• [TASK STATEMENT]: Every line from the one containing "old: red_lizezefak" to the end of the records below, written out word for word, is the whole answer.

• [THE DATA]:

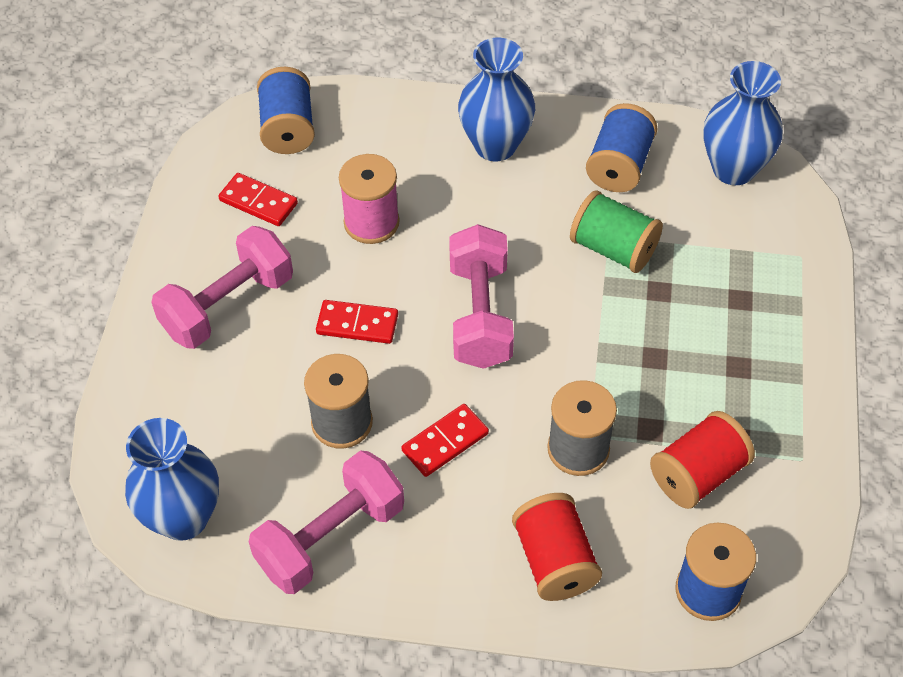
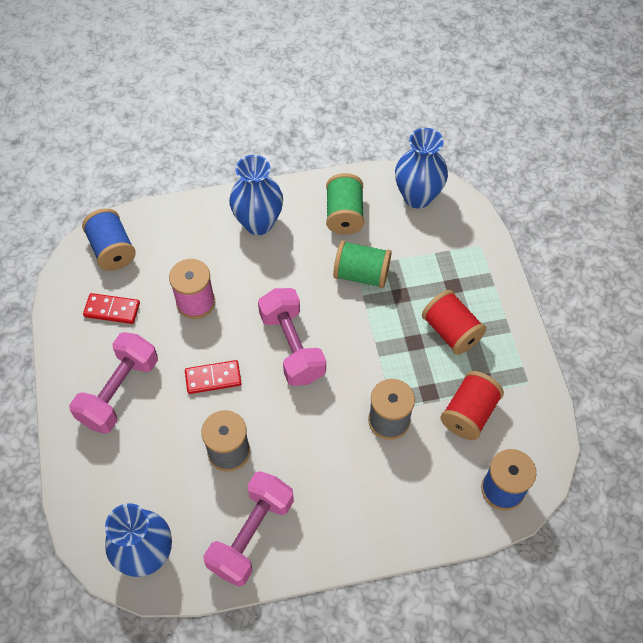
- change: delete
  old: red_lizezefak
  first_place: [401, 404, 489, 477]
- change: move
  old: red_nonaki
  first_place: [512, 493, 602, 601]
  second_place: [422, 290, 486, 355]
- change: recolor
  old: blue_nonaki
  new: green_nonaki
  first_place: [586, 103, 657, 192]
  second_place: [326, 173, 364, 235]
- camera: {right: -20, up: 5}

• [TASK OUTPUT]:
  old: red_lizezefak
  first_place: [401, 404, 489, 477]
- change: move
  old: red_nonaki
  first_place: [512, 493, 602, 601]
  second_place: [422, 290, 486, 355]
- change: recolor
  old: blue_nonaki
  new: green_nonaki
  first_place: [586, 103, 657, 192]
  second_place: [326, 173, 364, 235]
- camera: {right: -20, up: 5}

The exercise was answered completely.